_Assignment_: Return all of the data exactly as written, without the pictures.

_Task data_:
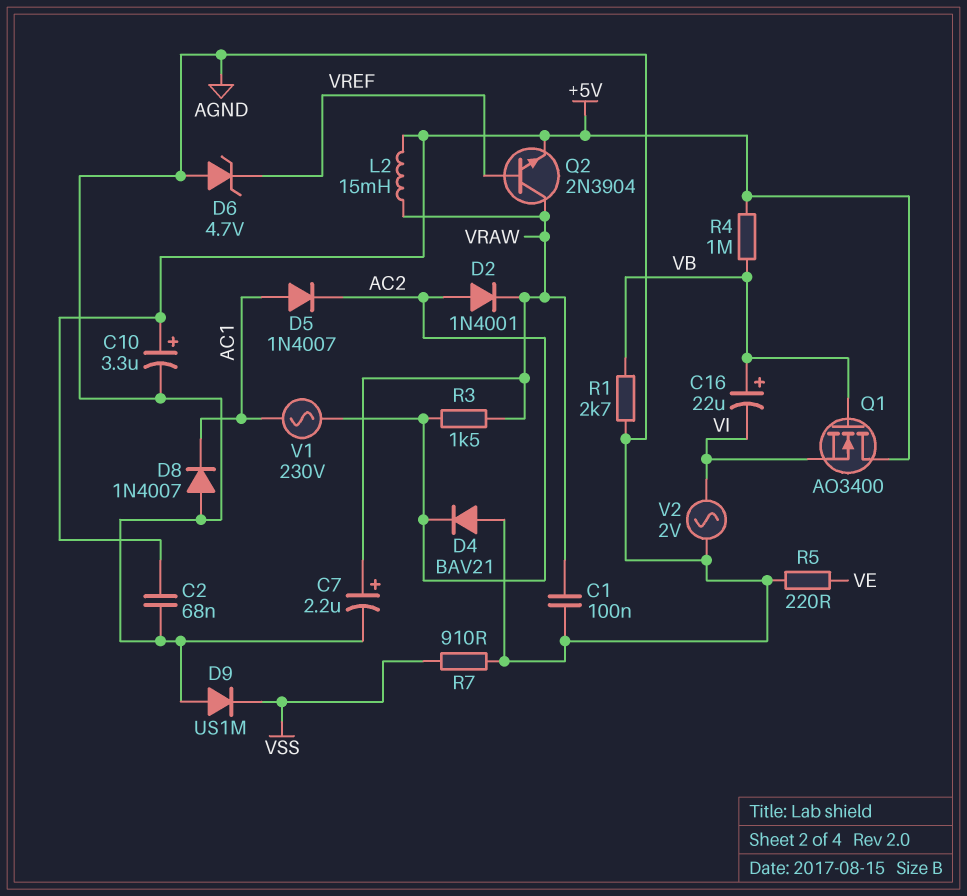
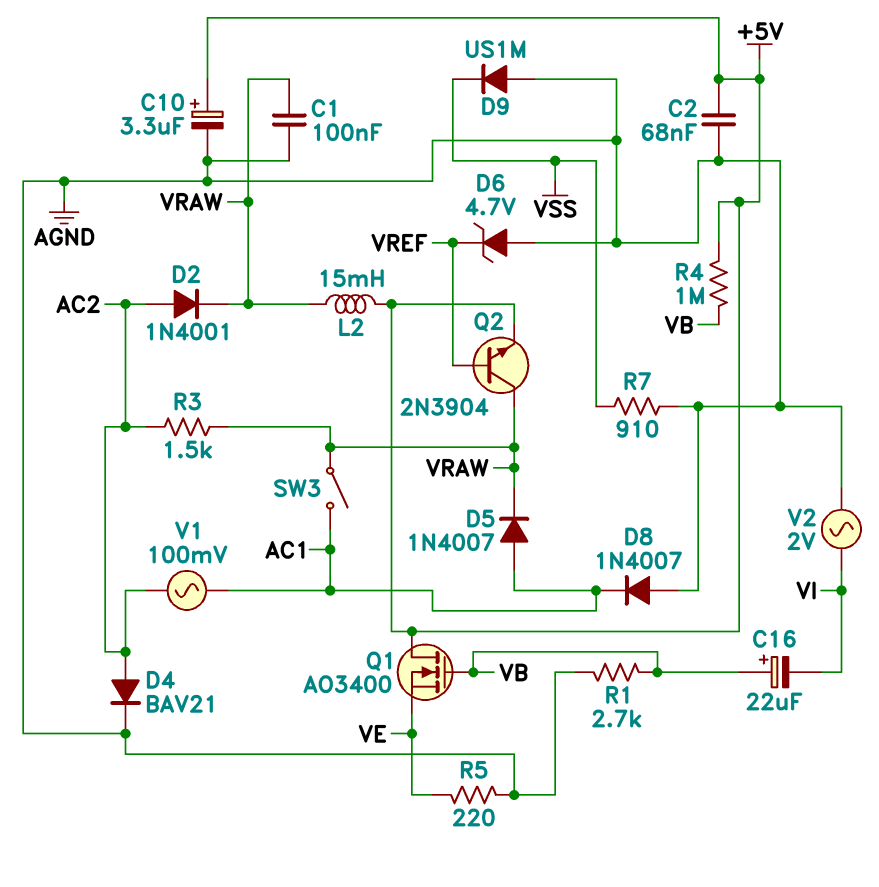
C7: 2.2uF (plus VRAW, minus AGND) -> none
D4: diode BAV21 (A AGND, K AC2) -> diode BAV21 (A AC2, K AGND)
D5: diode 1N4007 (A AC1, K AC2) -> diode 1N4007 (A AC1, K VRAW)
Q1: NMOS AO3400 (G VB, D +5V, S VI) -> NMOS AO3400 (G VB, D +5V, S VE)
SW3: none -> switch (AC1, VRAW)
V1: AC 230V (AC1, AC2) -> AC 100mV (AC1, AC2)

_Exercise solution_:
C7: 2.2uF (plus VRAW, minus AGND) -> none
D4: diode BAV21 (A AGND, K AC2) -> diode BAV21 (A AC2, K AGND)
D5: diode 1N4007 (A AC1, K AC2) -> diode 1N4007 (A AC1, K VRAW)
Q1: NMOS AO3400 (G VB, D +5V, S VI) -> NMOS AO3400 (G VB, D +5V, S VE)
SW3: none -> switch (AC1, VRAW)
V1: AC 230V (AC1, AC2) -> AC 100mV (AC1, AC2)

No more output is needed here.